- **Exercise aim**
Check every line of the data and copy the ones where "DRIVER" appears.

- **Task input**

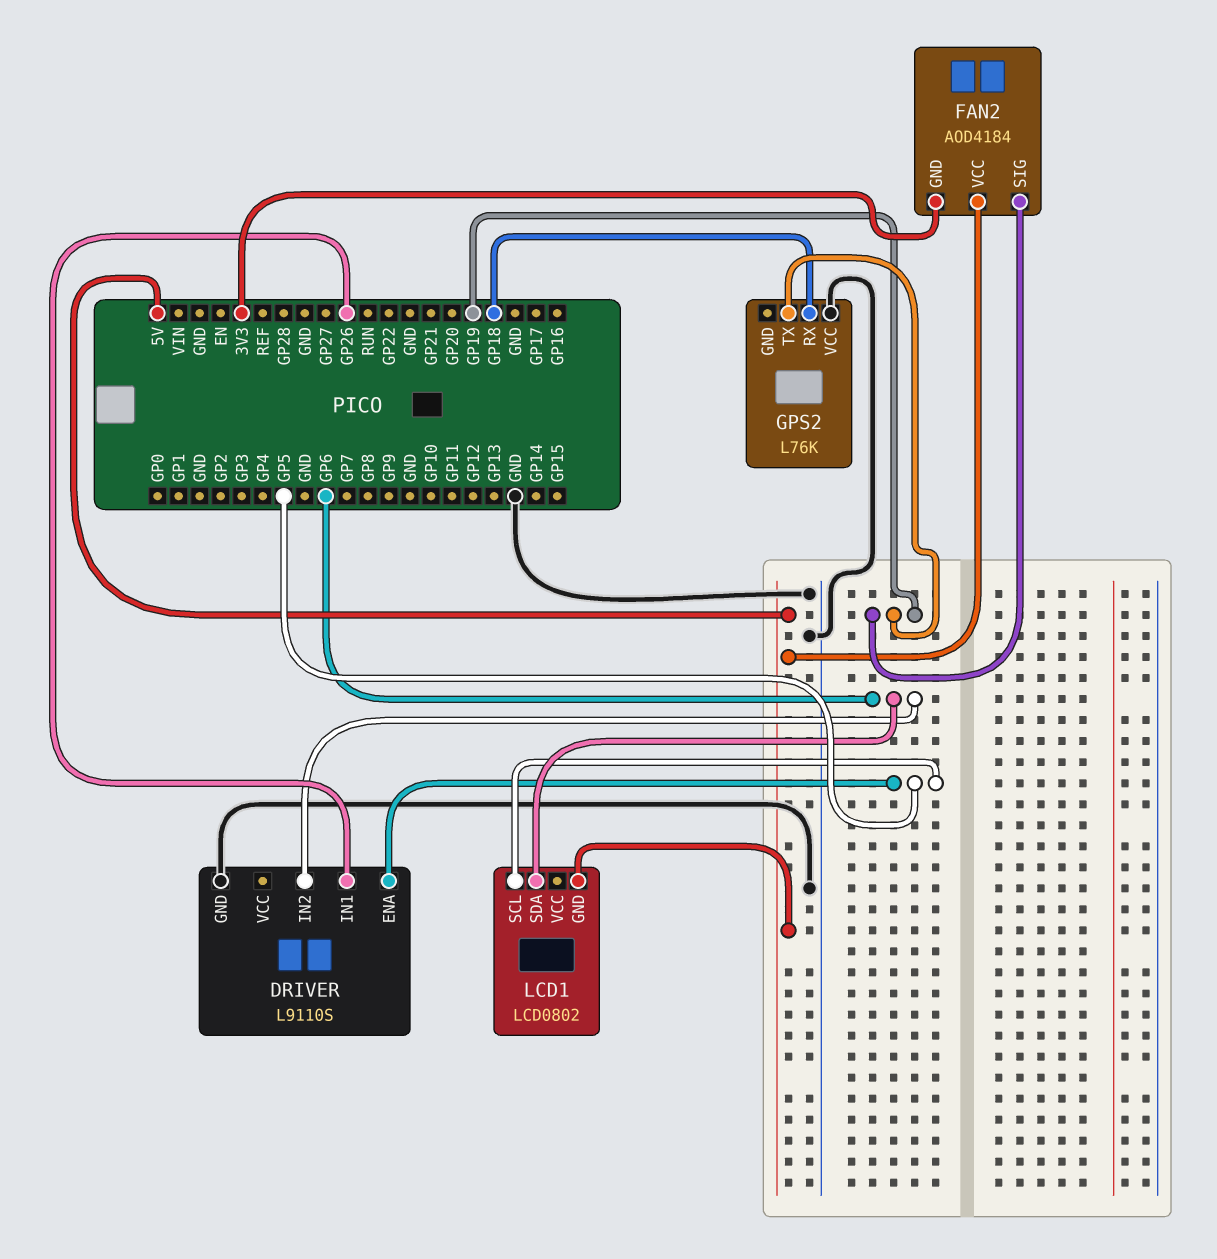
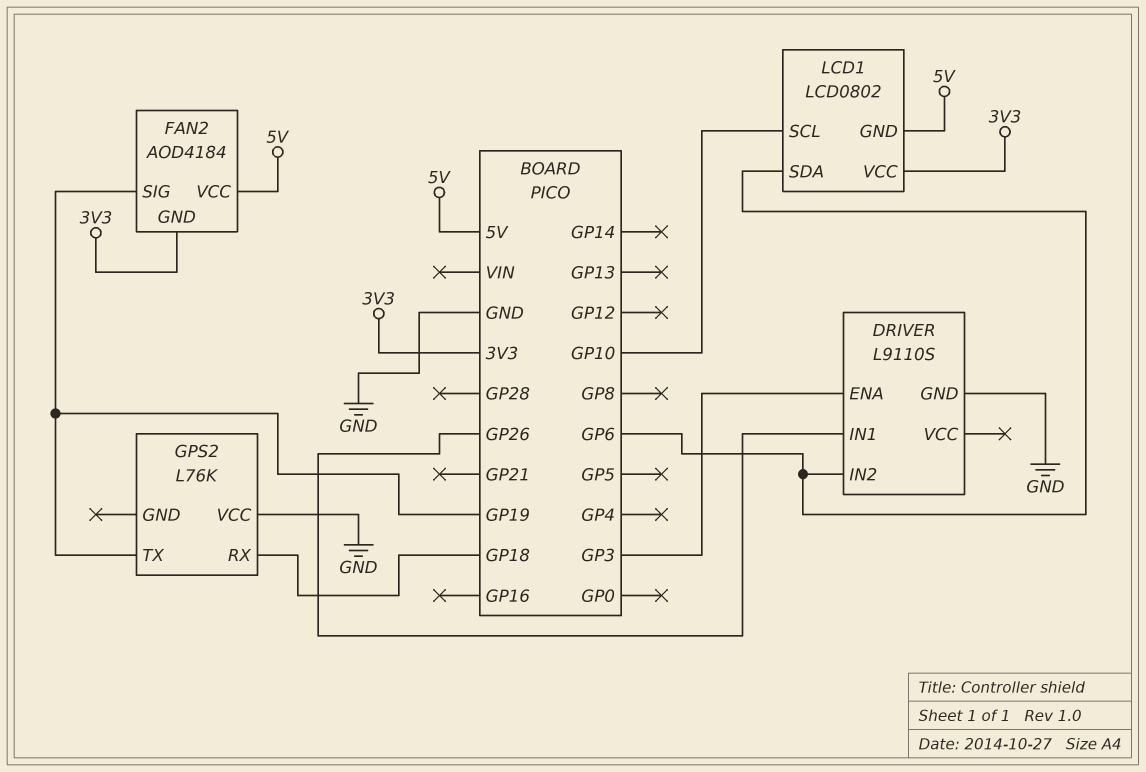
DRIVER pin ENA: GP5 -> GP3
LCD1 pin SCL: GP5 -> GP10
LCD1 pin VCC: none -> 3V3

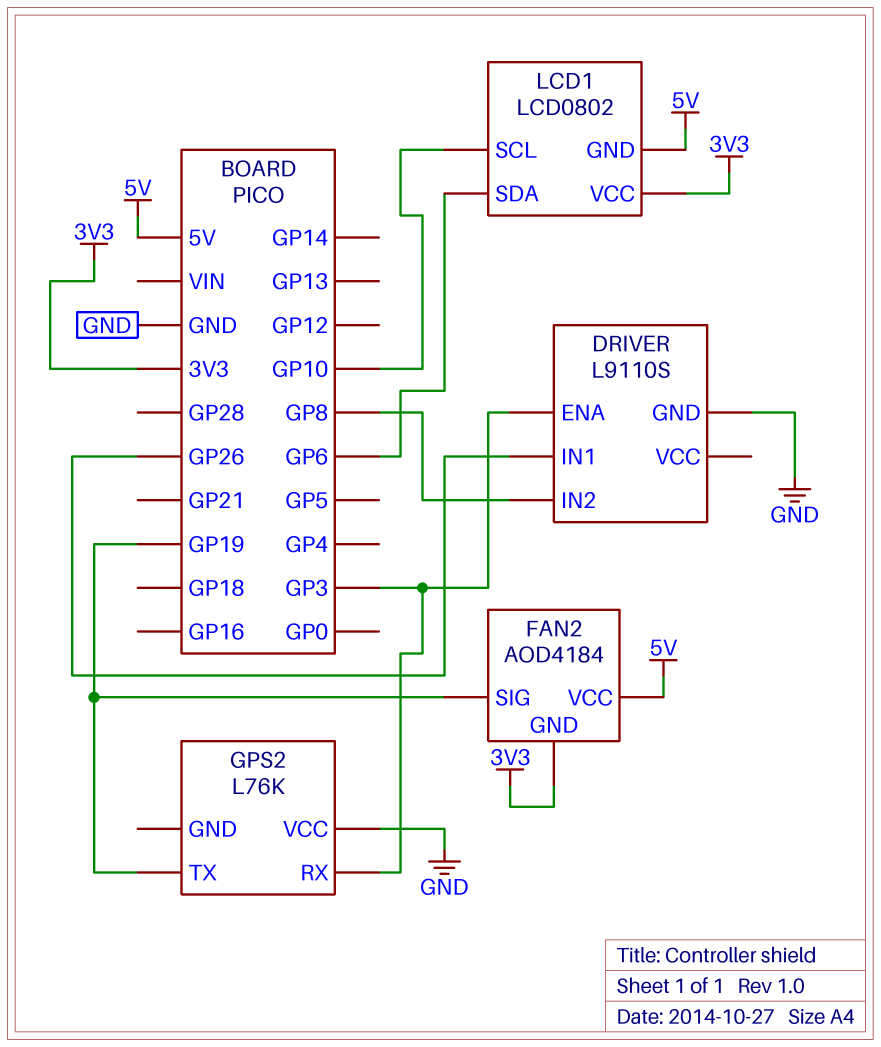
DRIVER pin IN2: GP6 -> GP8
GPS2 pin RX: GP18 -> GP3

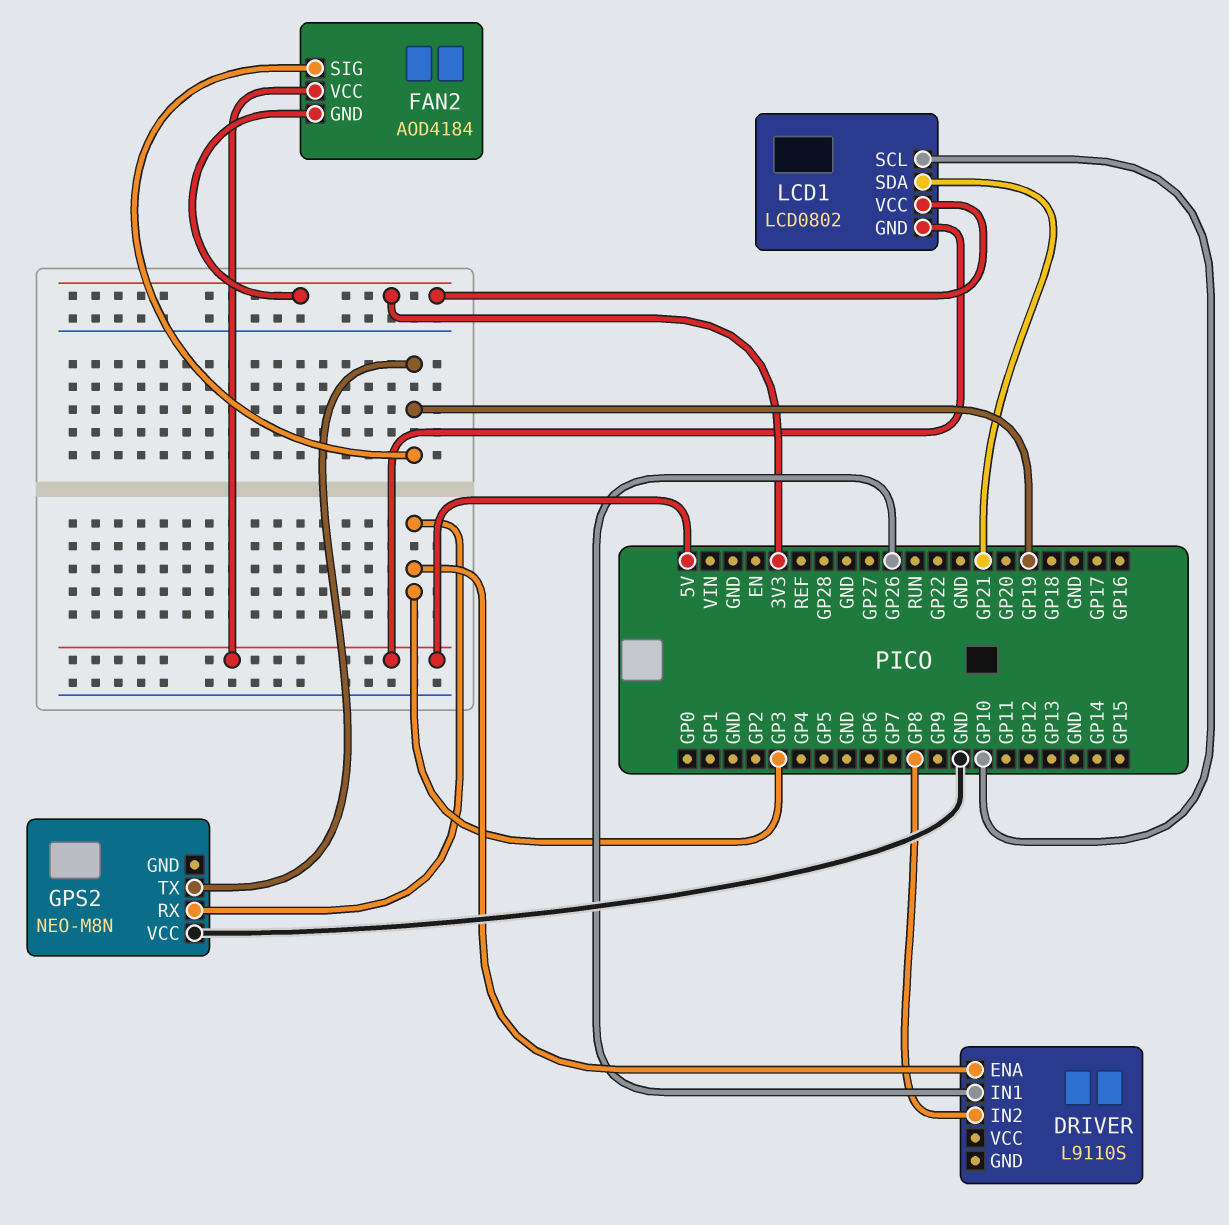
DRIVER pin GND: GND -> none
GPS2: L76K -> NEO-M8N
LCD1 pin SDA: GP6 -> GP21

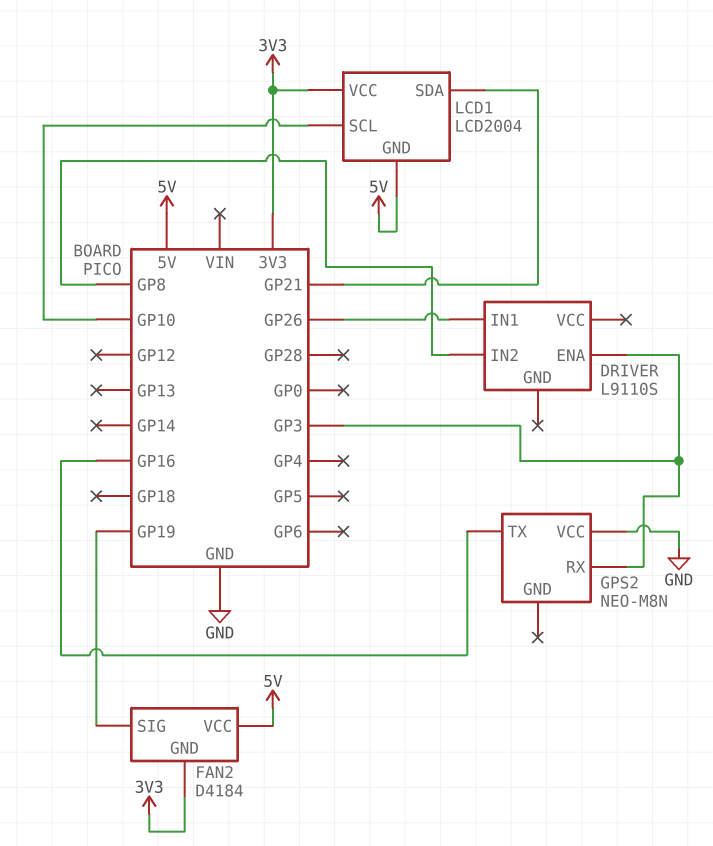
FAN2: AOD4184 -> D4184
GPS2 pin TX: GP19 -> GP16
LCD1: LCD0802 -> LCD2004

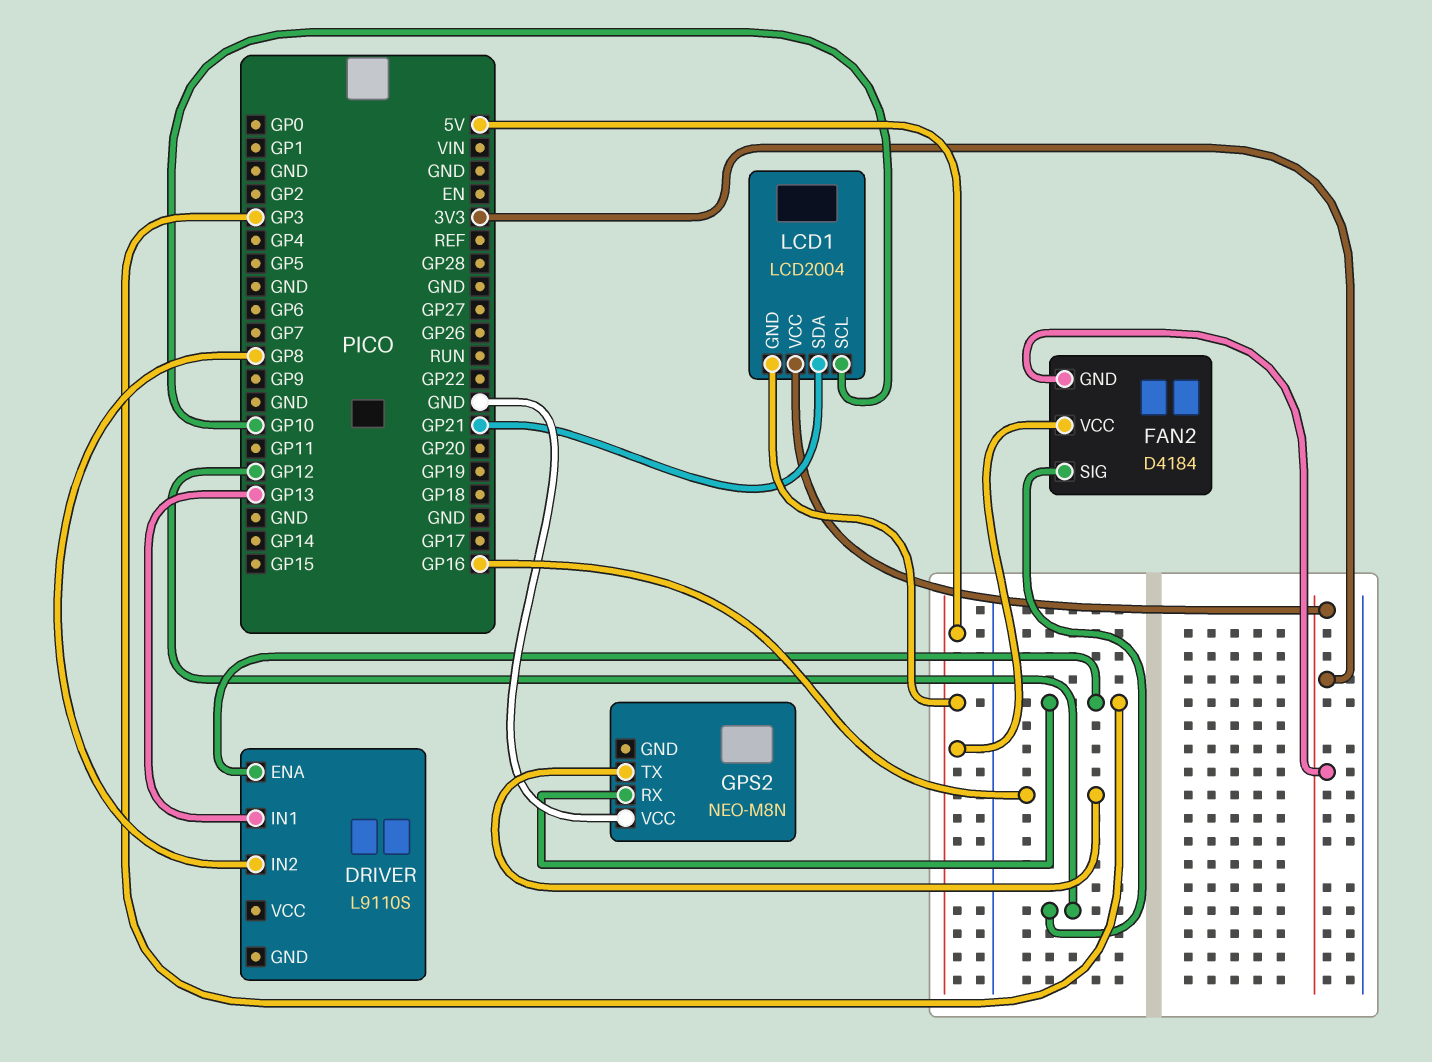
DRIVER pin IN1: GP26 -> GP13
FAN2 pin SIG: GP19 -> GP12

- **Exercise output**
DRIVER pin ENA: GP5 -> GP3
DRIVER pin IN2: GP6 -> GP8
DRIVER pin GND: GND -> none
DRIVER pin IN1: GP26 -> GP13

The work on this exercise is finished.